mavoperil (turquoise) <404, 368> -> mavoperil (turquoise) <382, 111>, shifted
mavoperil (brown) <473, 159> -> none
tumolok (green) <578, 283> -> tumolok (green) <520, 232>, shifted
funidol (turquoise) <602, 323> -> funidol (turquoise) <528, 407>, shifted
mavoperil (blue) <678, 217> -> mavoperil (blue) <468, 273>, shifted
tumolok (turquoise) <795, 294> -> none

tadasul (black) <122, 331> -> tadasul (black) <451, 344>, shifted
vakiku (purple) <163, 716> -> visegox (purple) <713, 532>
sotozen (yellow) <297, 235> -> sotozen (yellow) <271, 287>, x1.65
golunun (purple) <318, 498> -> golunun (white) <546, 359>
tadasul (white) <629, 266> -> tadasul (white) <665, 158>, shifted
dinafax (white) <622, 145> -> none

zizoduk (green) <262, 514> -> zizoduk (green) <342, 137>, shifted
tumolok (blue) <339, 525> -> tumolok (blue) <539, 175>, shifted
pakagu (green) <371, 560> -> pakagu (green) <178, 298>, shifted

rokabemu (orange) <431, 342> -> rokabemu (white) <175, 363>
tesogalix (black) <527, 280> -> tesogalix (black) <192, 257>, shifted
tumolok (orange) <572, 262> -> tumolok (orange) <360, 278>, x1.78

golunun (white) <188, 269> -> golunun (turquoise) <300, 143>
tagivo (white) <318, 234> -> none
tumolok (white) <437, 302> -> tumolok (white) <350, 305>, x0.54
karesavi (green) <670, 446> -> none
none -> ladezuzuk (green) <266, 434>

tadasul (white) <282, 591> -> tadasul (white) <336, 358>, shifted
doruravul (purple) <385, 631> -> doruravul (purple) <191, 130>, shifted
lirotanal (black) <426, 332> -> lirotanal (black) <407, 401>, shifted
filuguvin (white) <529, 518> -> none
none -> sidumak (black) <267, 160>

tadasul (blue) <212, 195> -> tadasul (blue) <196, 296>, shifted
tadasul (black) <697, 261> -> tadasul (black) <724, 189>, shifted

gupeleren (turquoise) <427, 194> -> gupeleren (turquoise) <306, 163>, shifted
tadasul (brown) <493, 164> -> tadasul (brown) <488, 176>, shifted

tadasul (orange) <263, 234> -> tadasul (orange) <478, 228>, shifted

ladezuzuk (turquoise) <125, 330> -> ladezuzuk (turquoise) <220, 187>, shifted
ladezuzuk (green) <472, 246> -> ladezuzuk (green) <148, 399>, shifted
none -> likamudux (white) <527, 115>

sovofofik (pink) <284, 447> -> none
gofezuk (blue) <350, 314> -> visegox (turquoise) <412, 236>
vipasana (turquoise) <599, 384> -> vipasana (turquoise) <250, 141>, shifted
==*==
### TASK STATEMENT
From the records above, print exactly the lines that run from the line with "golunun (purple) <318, 498>" to the line with "rokabemu (orange) <431, 342>", inclusive.

### SOLUTION TO THE EXERCISE
golunun (purple) <318, 498> -> golunun (white) <546, 359>
tadasul (white) <629, 266> -> tadasul (white) <665, 158>, shifted
dinafax (white) <622, 145> -> none

zizoduk (green) <262, 514> -> zizoduk (green) <342, 137>, shifted
tumolok (blue) <339, 525> -> tumolok (blue) <539, 175>, shifted
pakagu (green) <371, 560> -> pakagu (green) <178, 298>, shifted

rokabemu (orange) <431, 342> -> rokabemu (white) <175, 363>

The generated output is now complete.